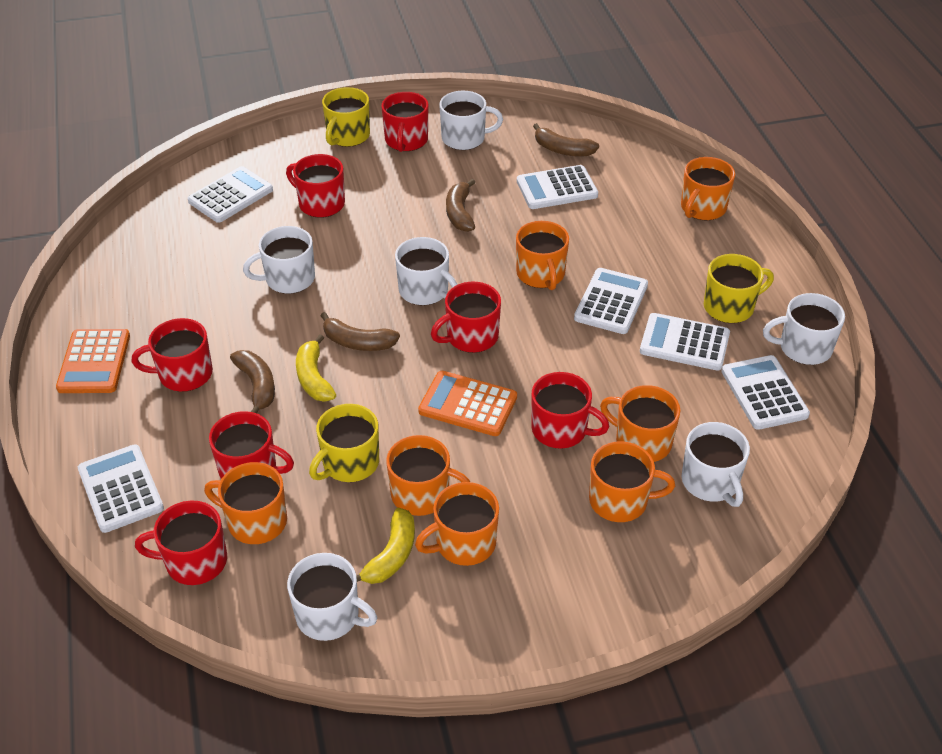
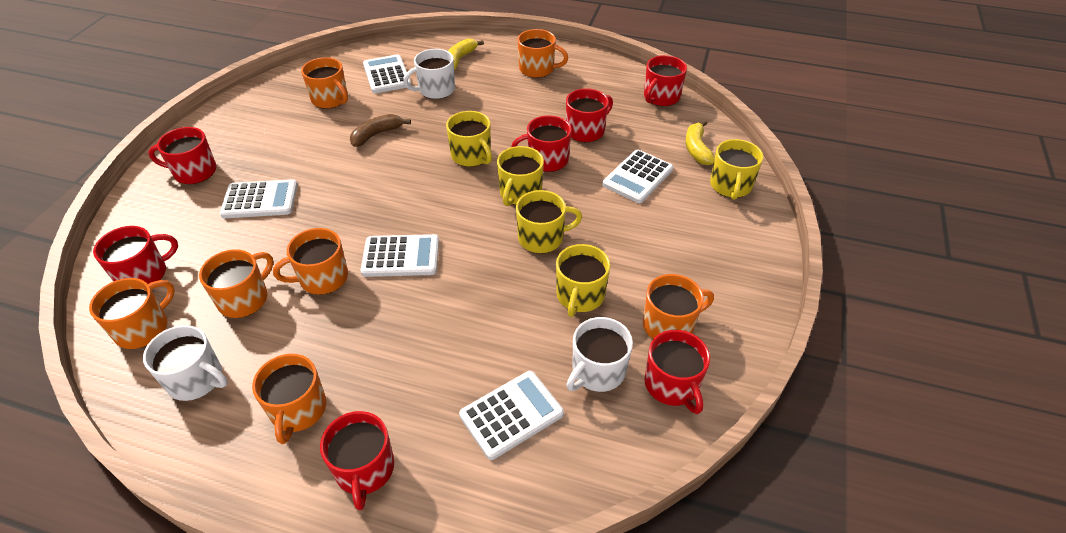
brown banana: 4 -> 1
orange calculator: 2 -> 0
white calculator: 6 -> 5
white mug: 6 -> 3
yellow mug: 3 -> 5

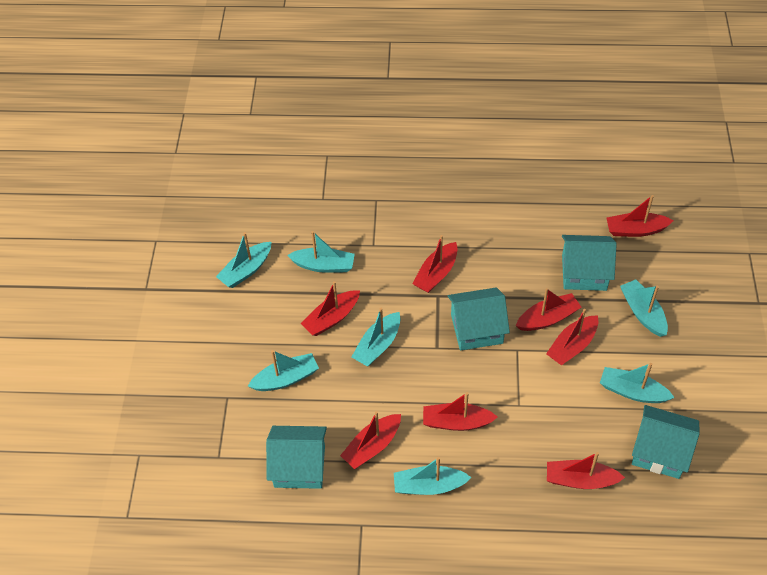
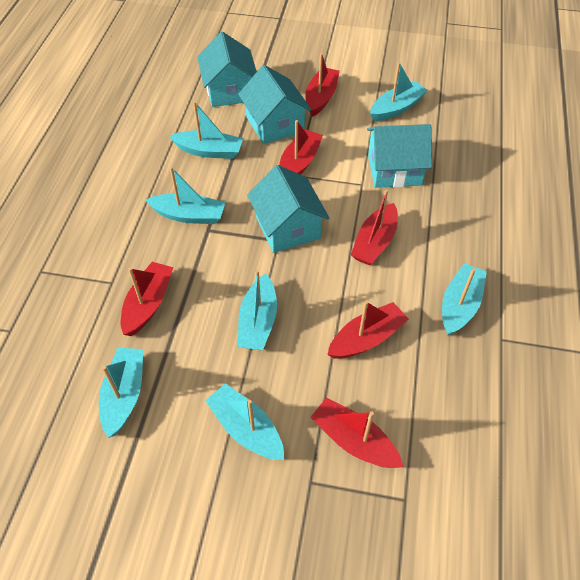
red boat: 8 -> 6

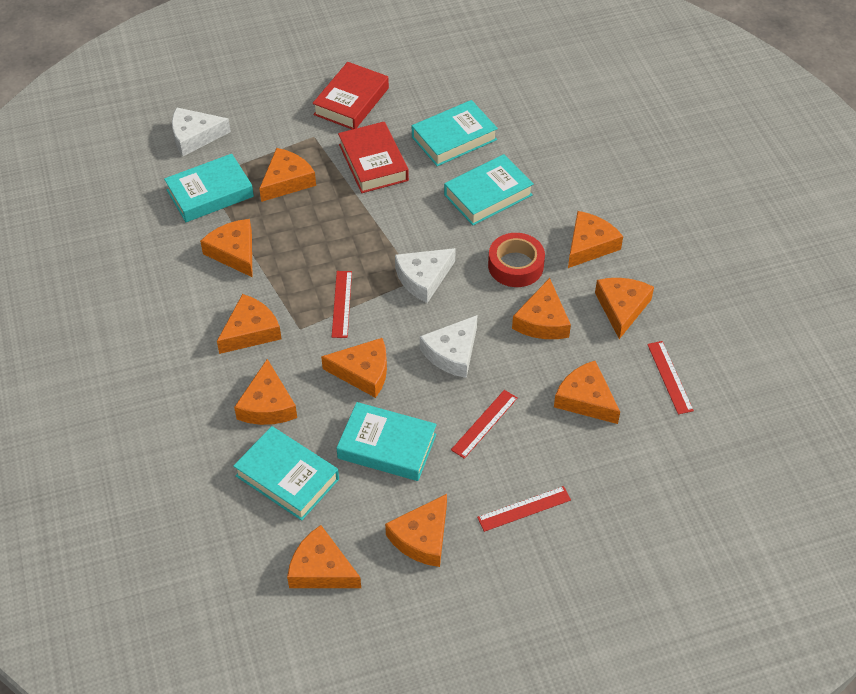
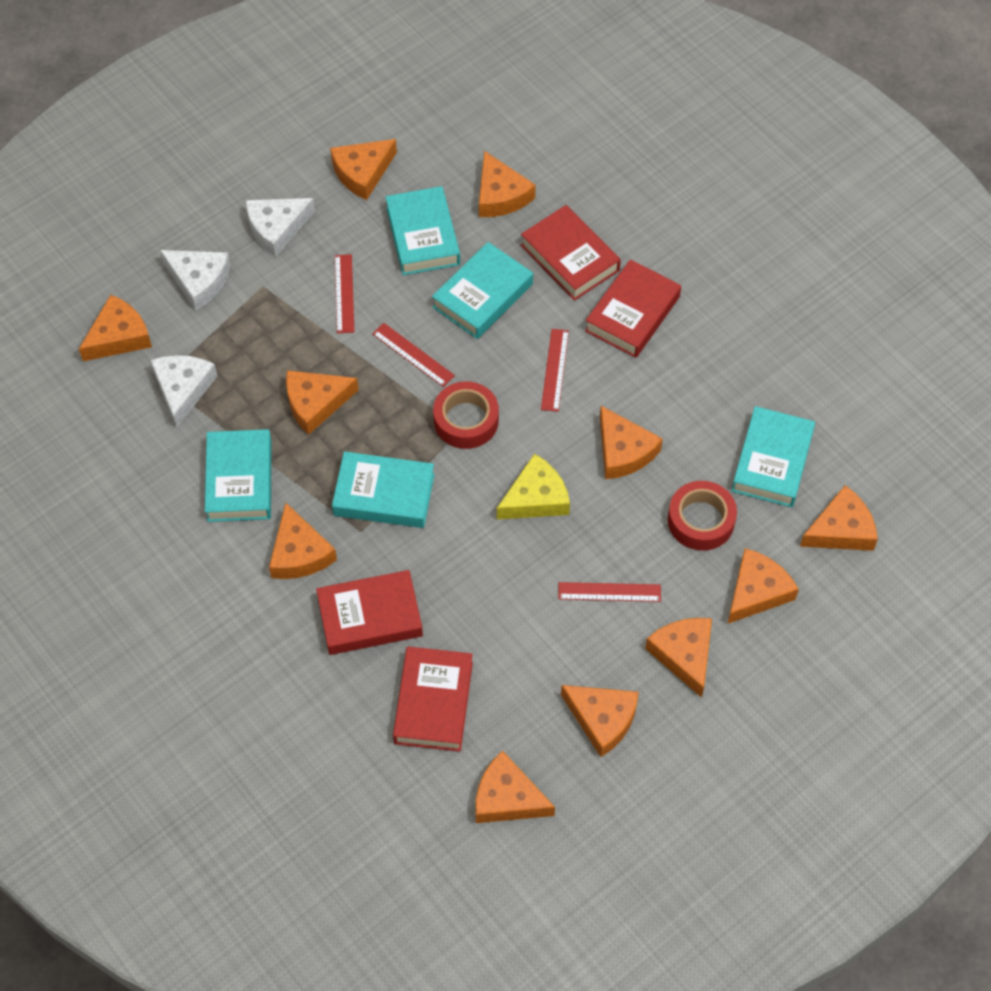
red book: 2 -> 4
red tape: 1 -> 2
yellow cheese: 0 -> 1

________

(The task):
What is needed is every line of the records above that contains the word "calculator".

(Result of the exercise):
orange calculator: 2 -> 0
white calculator: 6 -> 5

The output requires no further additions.